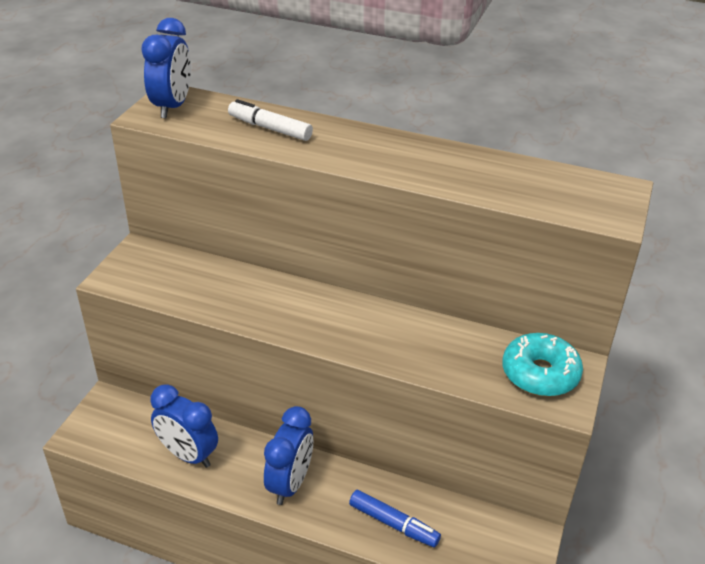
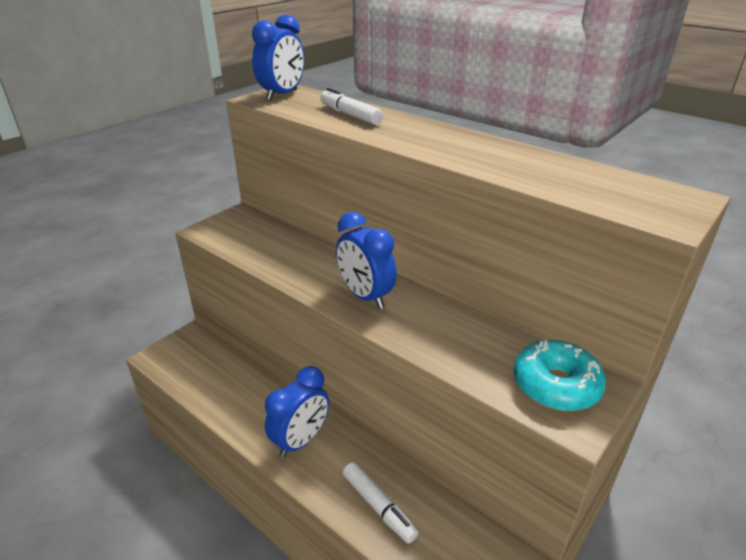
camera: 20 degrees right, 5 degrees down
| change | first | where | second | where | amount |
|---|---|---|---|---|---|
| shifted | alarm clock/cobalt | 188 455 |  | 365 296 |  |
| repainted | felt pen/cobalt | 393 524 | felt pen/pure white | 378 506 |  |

- **Aim of the exercise**: Please give the number of lines in the data above that include the string "cobalt", and nothing else.

- **Task solution**: 2